What to work on
Would you print the records below from the first line through the line containing "white spool |", skipping the pictures?

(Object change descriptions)
■ ■ ■ ■ ■ ■ ■

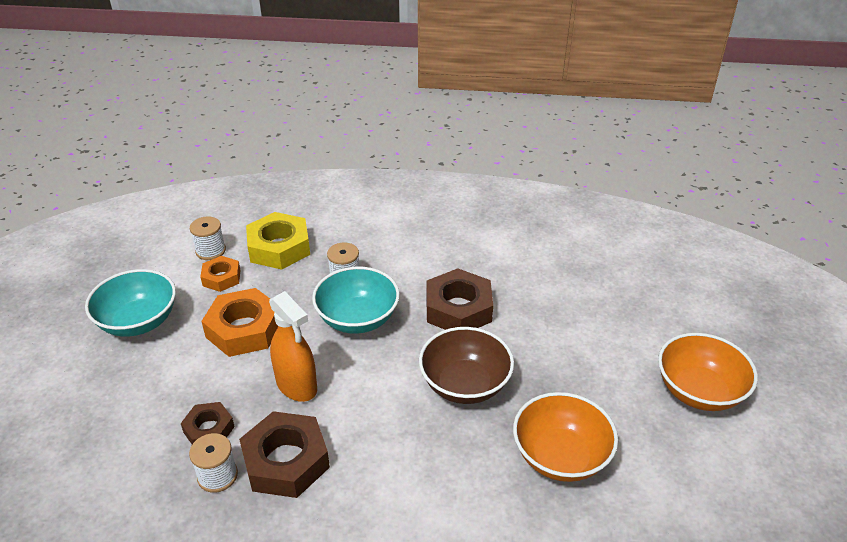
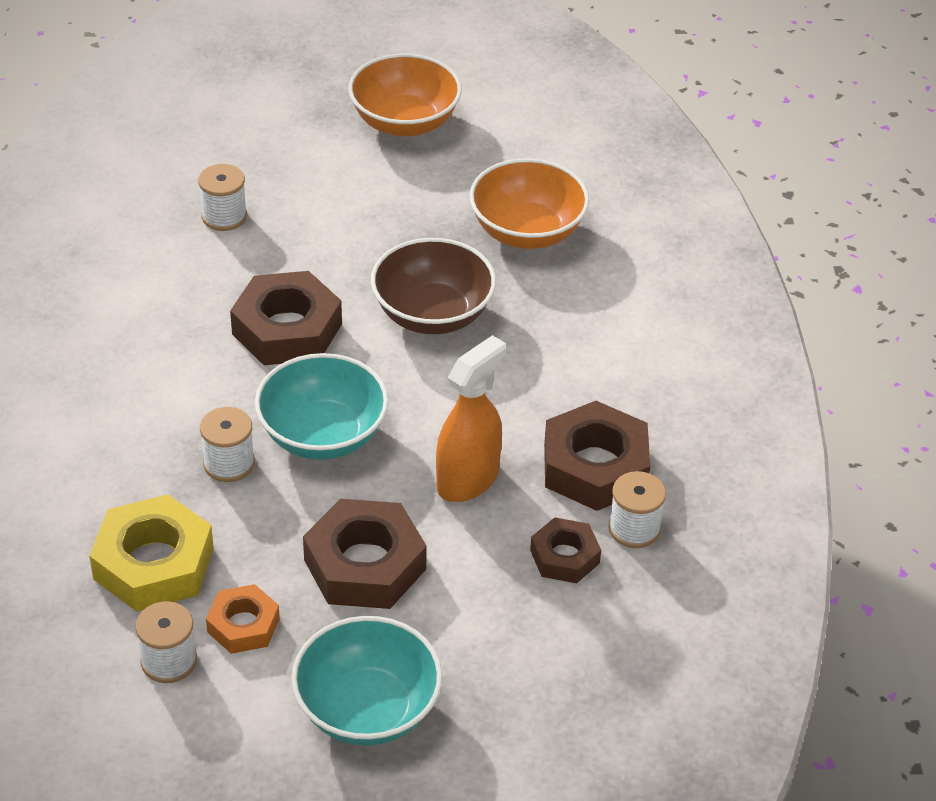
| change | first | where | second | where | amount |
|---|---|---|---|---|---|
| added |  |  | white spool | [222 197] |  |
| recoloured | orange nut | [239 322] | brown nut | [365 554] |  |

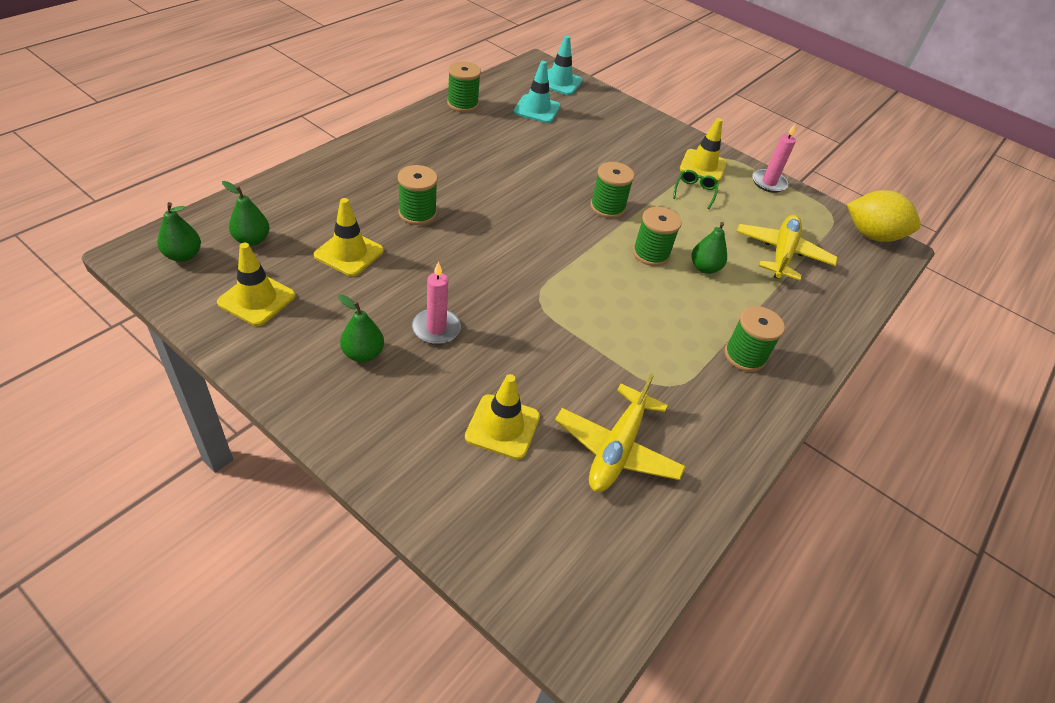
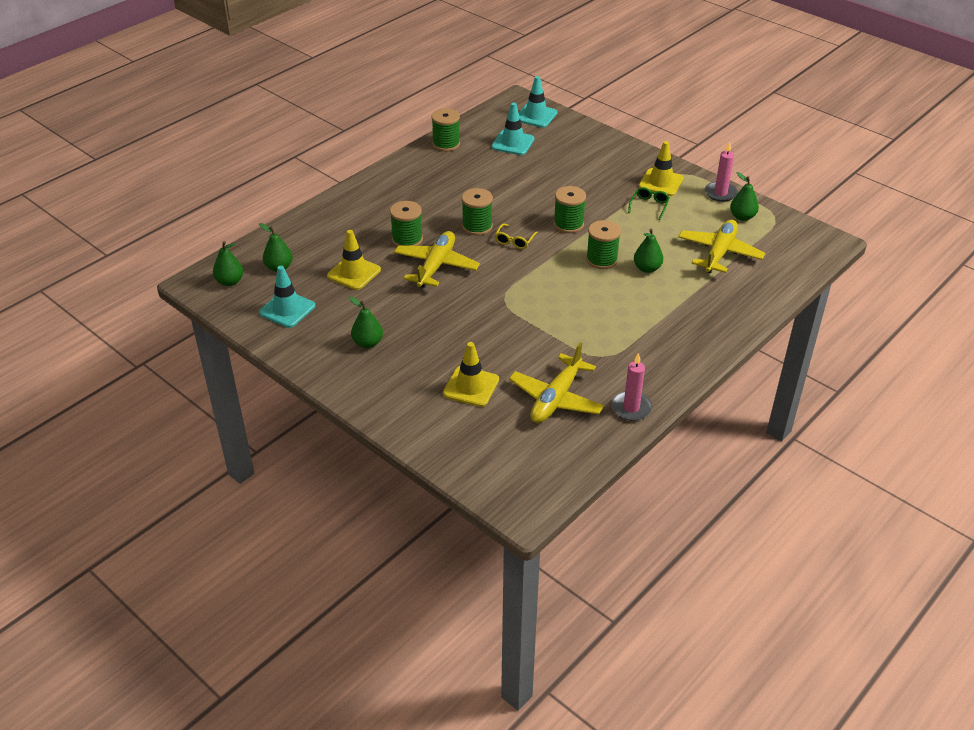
| change | first | where | second | where | amount |
|---|---|---|---|---|---|
| removed | yellow lemon | [884 216] |  |  |  |
| added |  |  | yellow plane | [437 259] |  |
| added |  |  | yellow glasses | [516 236] |  |
| added |  |  | green pear | [744 196] |  |
| moved | pink candle | [436 303] |  | [631 387] |  |
| moved | green spool | [754 339] |  | [477 212] |  |
| recoloured | yellow traffic cone | [256 284] | turquoise traffic cone | [287 297] |  |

■ ■ ■ ■ ■ ■ ■

Solved problem
| change | first | where | second | where | amount |
|---|---|---|---|---|---|
| added |  |  | white spool | [222 197] |  |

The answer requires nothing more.